**Object change descriptions**
══════════

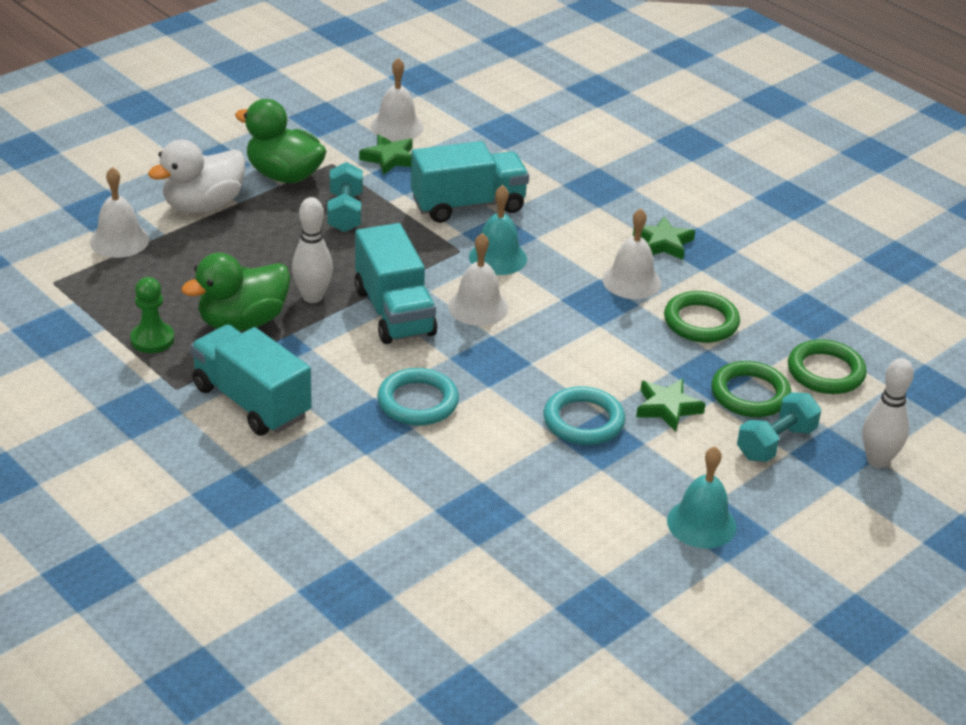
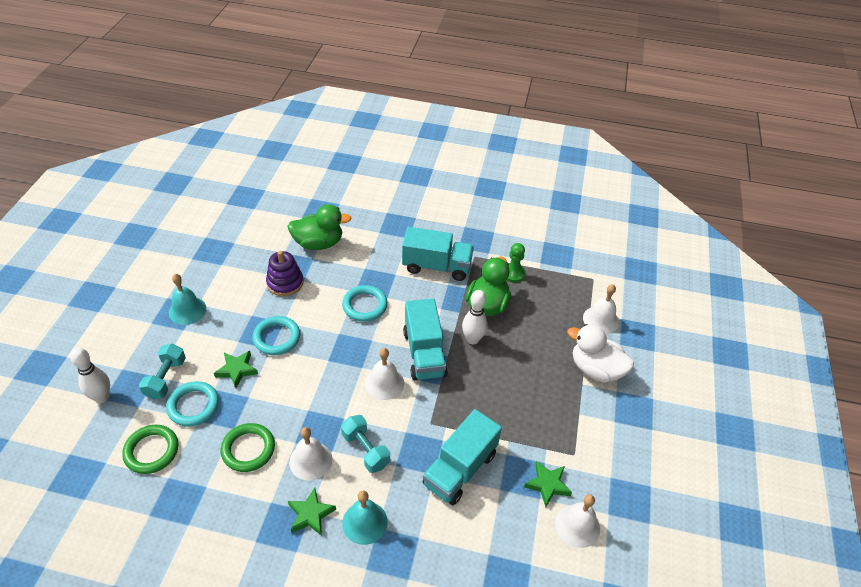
camera: 145 degrees right, 10 degrees up
(203, 205) = (596, 369): white duck -> white duck turned 75 degrees counterclockwise
(284, 175) = (586, 423): green duck -> green duck (318, 243)
(345, 212) = (521, 413): turquoise dumbbell -> turquoise dumbbell (366, 450)
(394, 312) = (424, 353): turquoise truck -> turquoise truck turned 135 degrees counterclockwise
(497, 257) = (404, 430): turquoise bell -> turquoise bell (365, 522)
(514, 491) = (285, 283): none -> purple stacking toy
(750, 394) = (193, 406): green ring -> turquoise ring

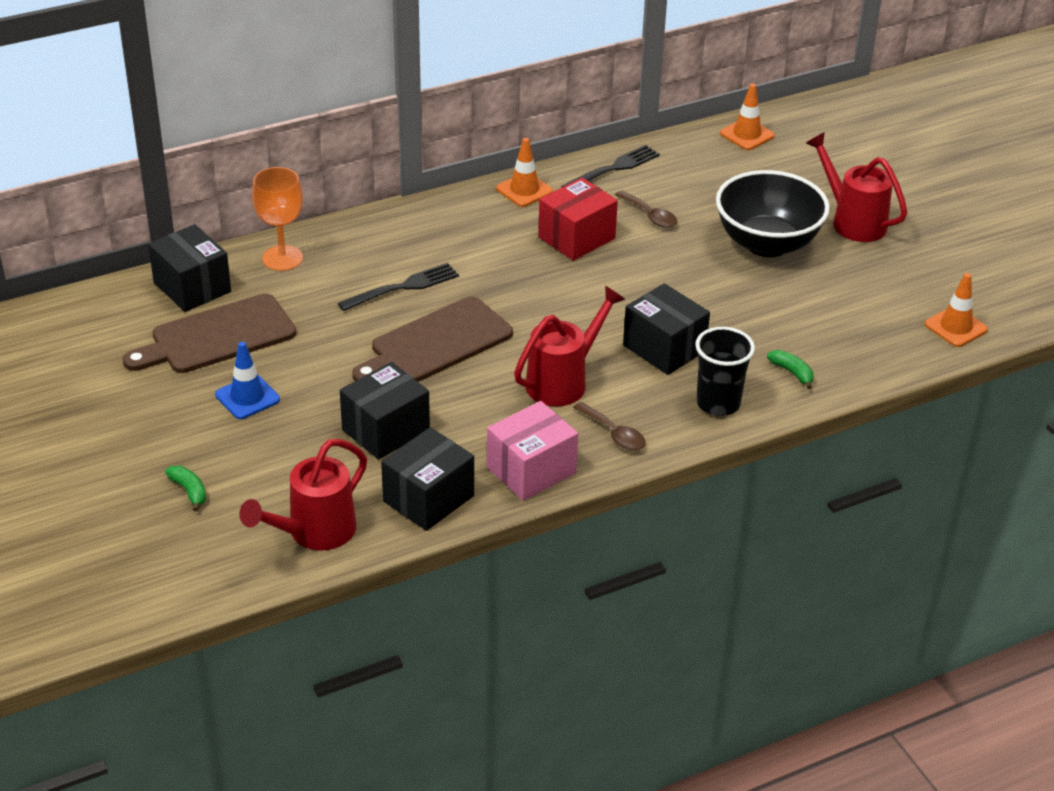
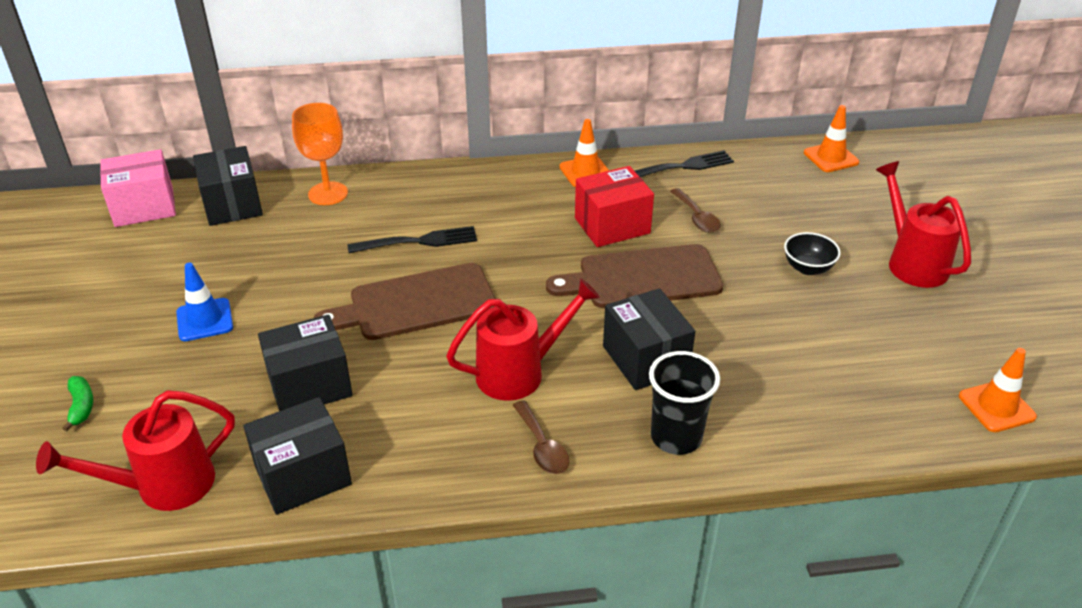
camera: 20 degrees right, 0 degrees up
(217, 337) = (220, 255): brown cutting board -> brown cutting board (643, 278)
(531, 470) = (429, 469): pink box -> pink box (144, 207)
(767, 243) = (807, 268): black bowl -> black bowl, size x0.45
(792, 373) = (778, 419): green banana -> none

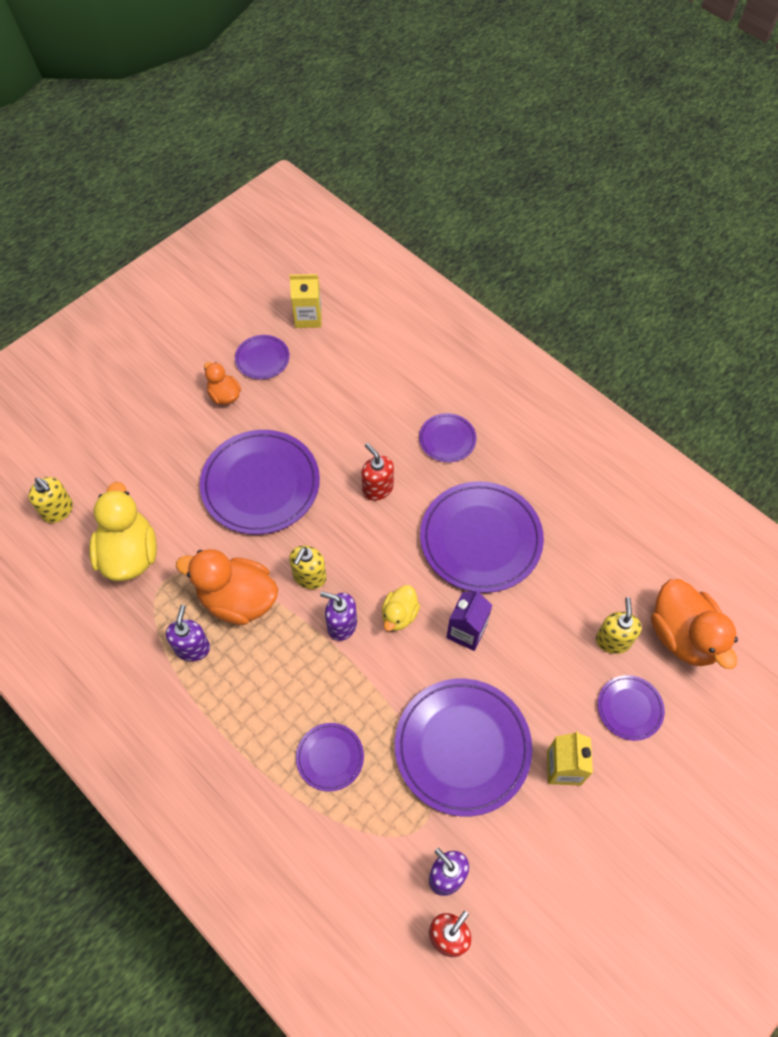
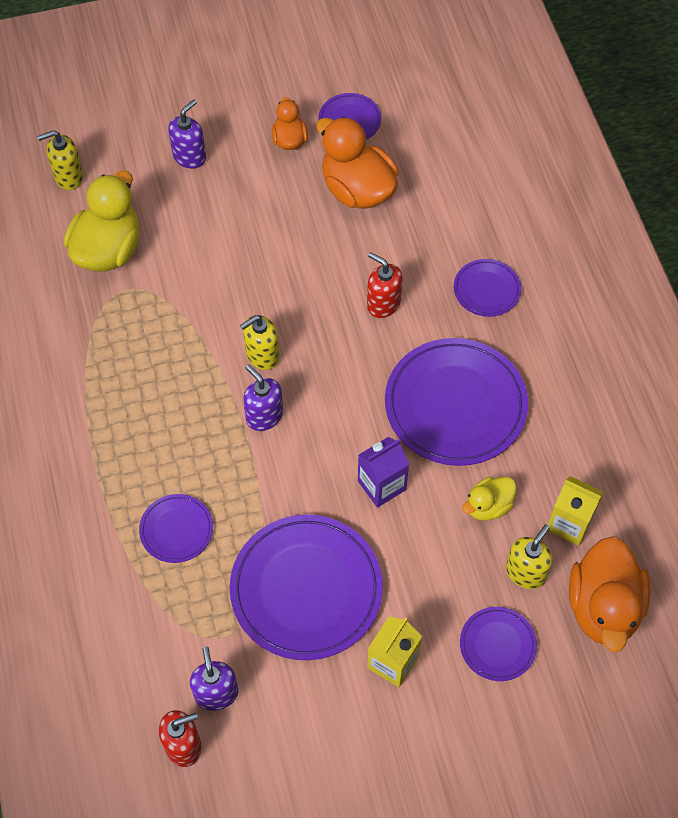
camera: 30 degrees right, 0 degrees up
(58, 510) = (68, 177): yellow soap dispenser -> yellow soap dispenser turned 90 degrees clockwise
(192, 648) = (113, 364): purple soap dispenser -> purple soap dispenser (189, 156)
(238, 600) = (181, 342): orange duck -> orange duck (357, 189)
(260, 484) = (270, 244): purple plate -> none
(308, 317) = (423, 99): yellow carton -> yellow carton (569, 523)
(377, 488) = (383, 303): red soap dispenser -> red soap dispenser turned 45 degrees counterclockwise
(399, 615) = (325, 435): yellow duck -> yellow duck (488, 506)

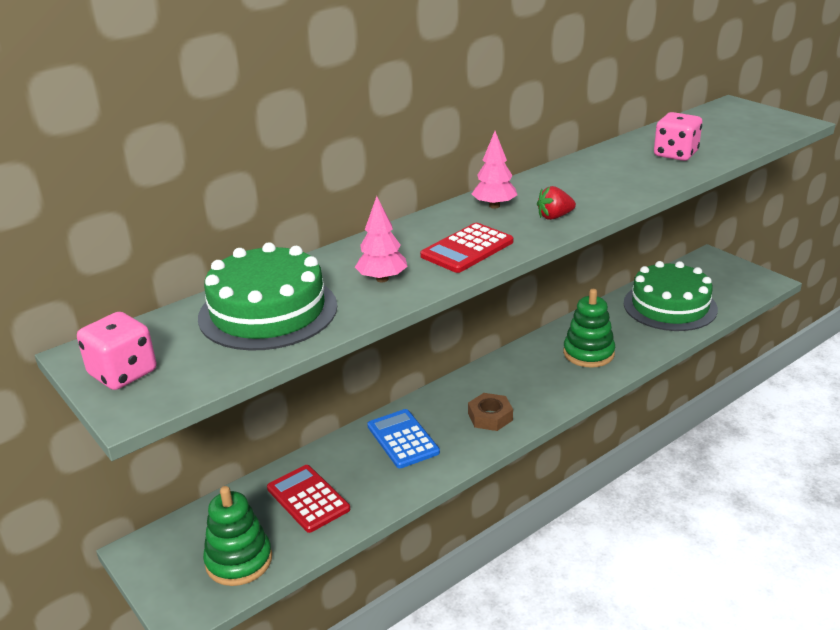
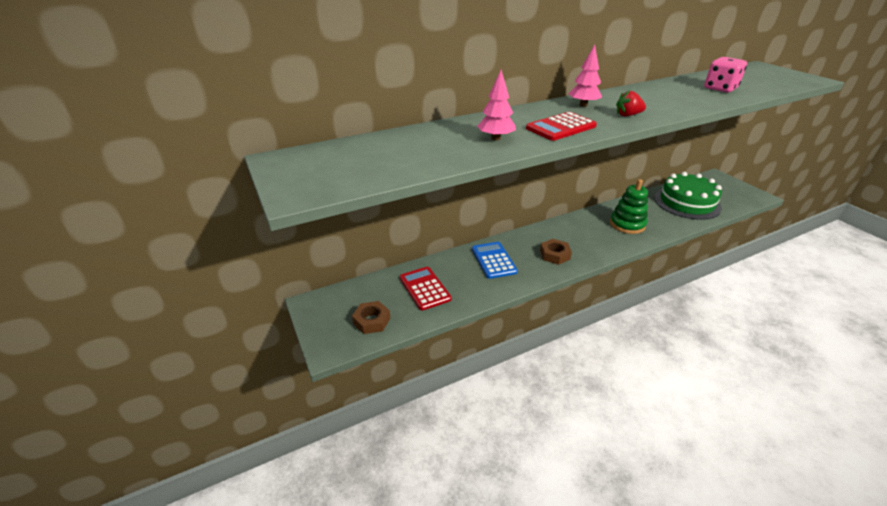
camera: 10 degrees right, 5 degrees up
(123, 373) = (297, 173): pink dice -> none
(239, 560) = (372, 321): green stacking toy -> brown nut
(268, 311) = (410, 148): green cake -> none

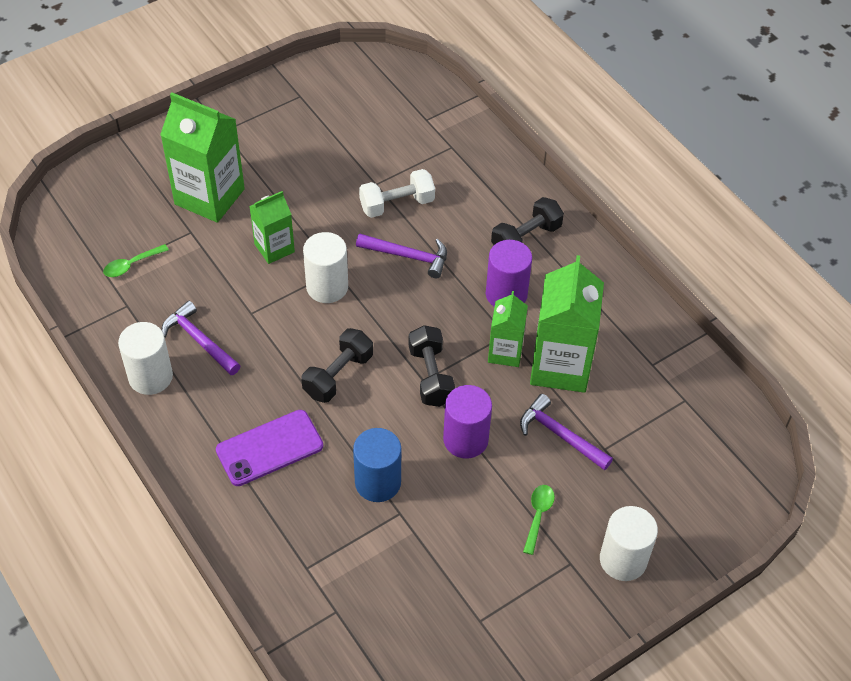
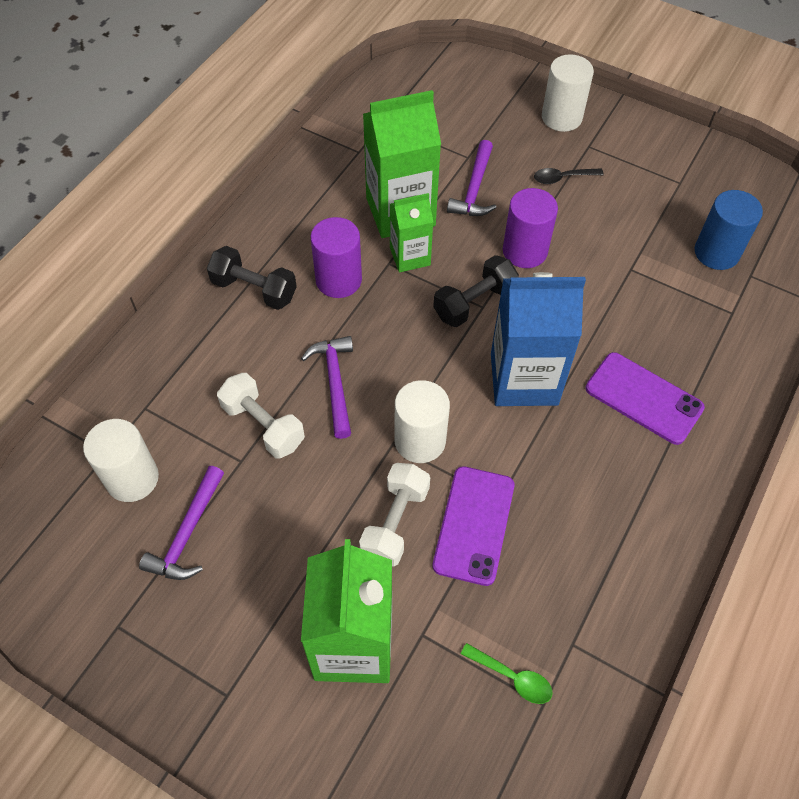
camera: 115 degrees left, 5 degrees up
(150, 377) = (645, 557): white cylinder -> white cylinder (132, 478)
(199, 340) = (568, 533): purple hammer -> purple hammer (188, 533)
(242, 290) = (474, 525): none -> purple phone
(274, 248) = (395, 522): green carton -> white dumbbell
(338, 375) = (524, 379): black dumbbell -> blue carton
(378, 482) = (614, 297): blue cylinder -> blue cylinder (716, 252)
(538, 516) = (562, 178): green spoon -> black spoon

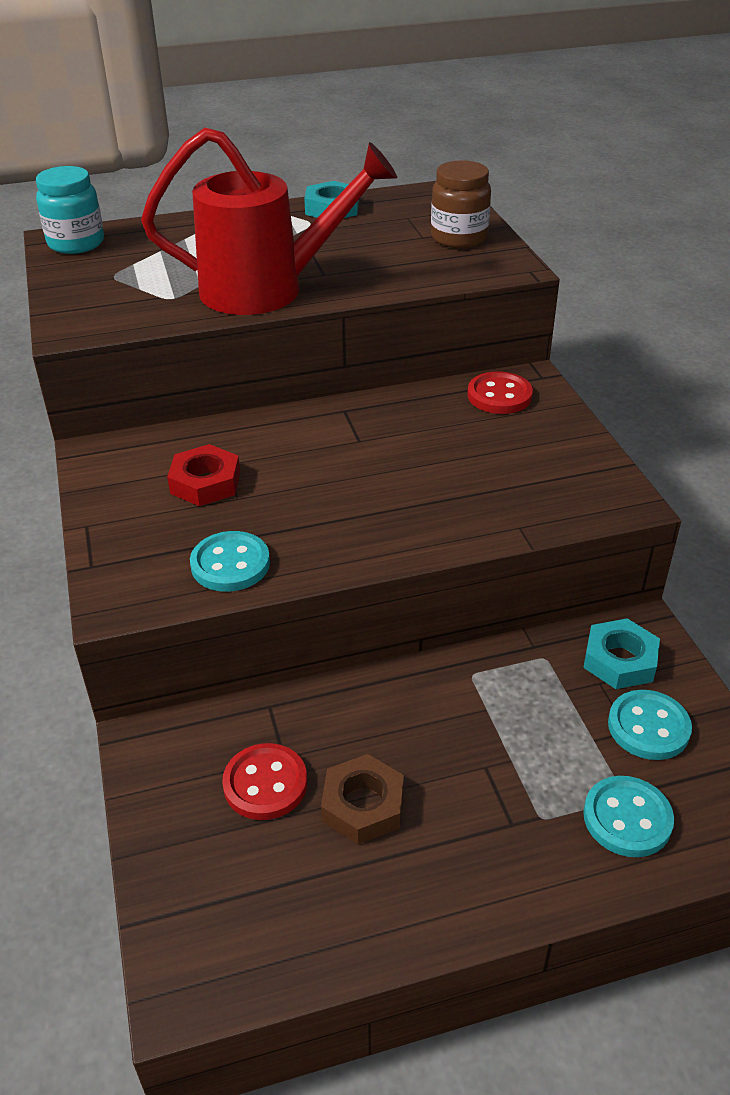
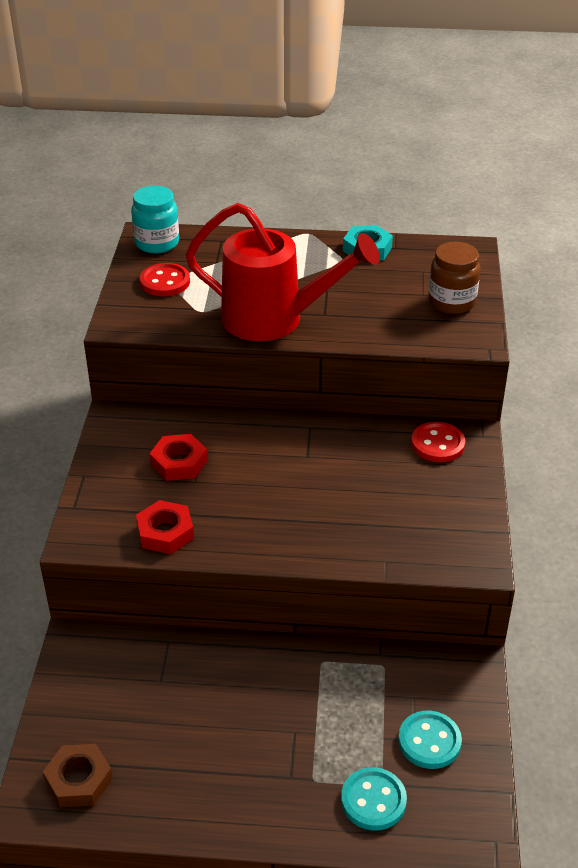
camera: 20 degrees right, 0 degrees up
(230, 564) = (165, 532): turquoise button -> red nut
(265, 784) = (140, 695): red button -> red button (165, 282)
(363, 805) = (197, 731): brown nut -> brown nut (79, 780)
(619, 660) = (439, 685): turquoise nut -> none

══════════

**PROBLEM**
Each record above should be restated word for word. The pictures should not appear.

**REPLY**
camera: 145 degrees right, 10 degrees up
(203, 205) = (596, 369): white duck -> white duck turned 75 degrees counterclockwise
(284, 175) = (586, 423): green duck -> green duck (318, 243)
(345, 212) = (521, 413): turquoise dumbbell -> turquoise dumbbell (366, 450)
(394, 312) = (424, 353): turquoise truck -> turquoise truck turned 135 degrees counterclockwise
(497, 257) = (404, 430): turquoise bell -> turquoise bell (365, 522)
(514, 491) = (285, 283): none -> purple stacking toy
(750, 394) = (193, 406): green ring -> turquoise ring

camera: 20 degrees right, 0 degrees up
(217, 337) = (220, 255): brown cutting board -> brown cutting board (643, 278)
(531, 470) = (429, 469): pink box -> pink box (144, 207)
(767, 243) = (807, 268): black bowl -> black bowl, size x0.45
(792, 373) = (778, 419): green banana -> none

camera: 30 degrees right, 0 degrees up
(58, 510) = (68, 177): yellow soap dispenser -> yellow soap dispenser turned 90 degrees clockwise
(192, 648) = (113, 364): purple soap dispenser -> purple soap dispenser (189, 156)
(238, 600) = (181, 342): orange duck -> orange duck (357, 189)
(260, 484) = (270, 244): purple plate -> none
(308, 317) = (423, 99): yellow carton -> yellow carton (569, 523)
(377, 488) = (383, 303): red soap dispenser -> red soap dispenser turned 45 degrees counterclockwise
(399, 615) = (325, 435): yellow duck -> yellow duck (488, 506)

camera: 10 degrees right, 5 degrees up
(123, 373) = (297, 173): pink dice -> none
(239, 560) = (372, 321): green stacking toy -> brown nut
(268, 311) = (410, 148): green cake -> none

camera: 115 degrees left, 5 degrees up
(150, 377) = (645, 557): white cylinder -> white cylinder (132, 478)
(199, 340) = (568, 533): purple hammer -> purple hammer (188, 533)
(242, 290) = (474, 525): none -> purple phone
(274, 248) = (395, 522): green carton -> white dumbbell
(338, 375) = (524, 379): black dumbbell -> blue carton
(378, 482) = (614, 297): blue cylinder -> blue cylinder (716, 252)
(538, 516) = (562, 178): green spoon -> black spoon

camera: 20 degrees right, 0 degrees up
(230, 564) = (165, 532): turquoise button -> red nut
(265, 784) = (140, 695): red button -> red button (165, 282)
(363, 805) = (197, 731): brown nut -> brown nut (79, 780)
(619, 660) = (439, 685): turquoise nut -> none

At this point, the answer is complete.